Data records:
*** Begin section ***
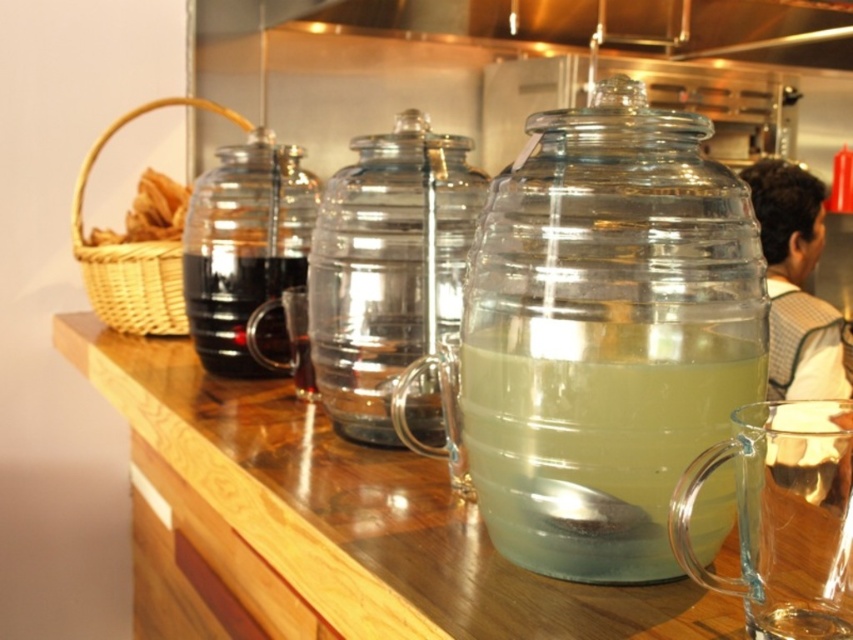
Question: Among these points, which one is nearest to the camera?

Choices:
 (A) (343, 410)
 (B) (735, 534)

Answer: (B)

Question: Which of these objects is positioned farthest from the transparent glass carafe at center?

Choices:
 (A) transparent glass counter top at center
 (B) brown woven basket at left
 (C) translucent glass jug at center

Answer: (C)

Question: Can you confirm if translucent glass jug at center is thinner than brown woven basket at left?

Choices:
 (A) no
 (B) yes

Answer: (B)

Question: Is clear glass jar at center below transparent glass carafe at center?

Choices:
 (A) yes
 (B) no

Answer: (A)

Question: Can you confirm if clear glass jug at center is positioned to the left of transparent glass carafe at center?

Choices:
 (A) yes
 (B) no

Answer: (B)

Question: Which object is positioned closest to the clear glass jug at center?

Choices:
 (A) translucent glass jug at center
 (B) clear glass jar at center

Answer: (B)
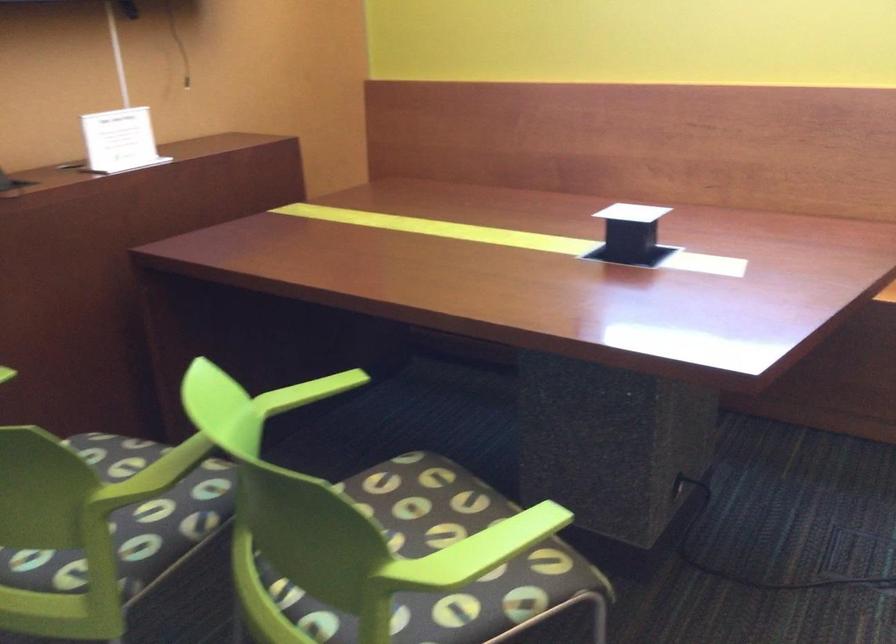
*** End section ***
**PROMPT:** Could you extract every line of the rows above and reproduce each one word for word, leaving the pictures out?

**EXPECTED ANSWER:**
Question: Among these points, which one is nearest to the camera?

Choices:
 (A) (343, 410)
 (B) (735, 534)

Answer: (B)

Question: Which of these objects is positioned farthest from the transparent glass carafe at center?

Choices:
 (A) transparent glass counter top at center
 (B) brown woven basket at left
 (C) translucent glass jug at center

Answer: (C)

Question: Can you confirm if translucent glass jug at center is thinner than brown woven basket at left?

Choices:
 (A) no
 (B) yes

Answer: (B)

Question: Is clear glass jar at center below transparent glass carafe at center?

Choices:
 (A) yes
 (B) no

Answer: (A)

Question: Can you confirm if clear glass jug at center is positioned to the left of transparent glass carafe at center?

Choices:
 (A) yes
 (B) no

Answer: (B)

Question: Which object is positioned closest to the clear glass jug at center?

Choices:
 (A) translucent glass jug at center
 (B) clear glass jar at center

Answer: (B)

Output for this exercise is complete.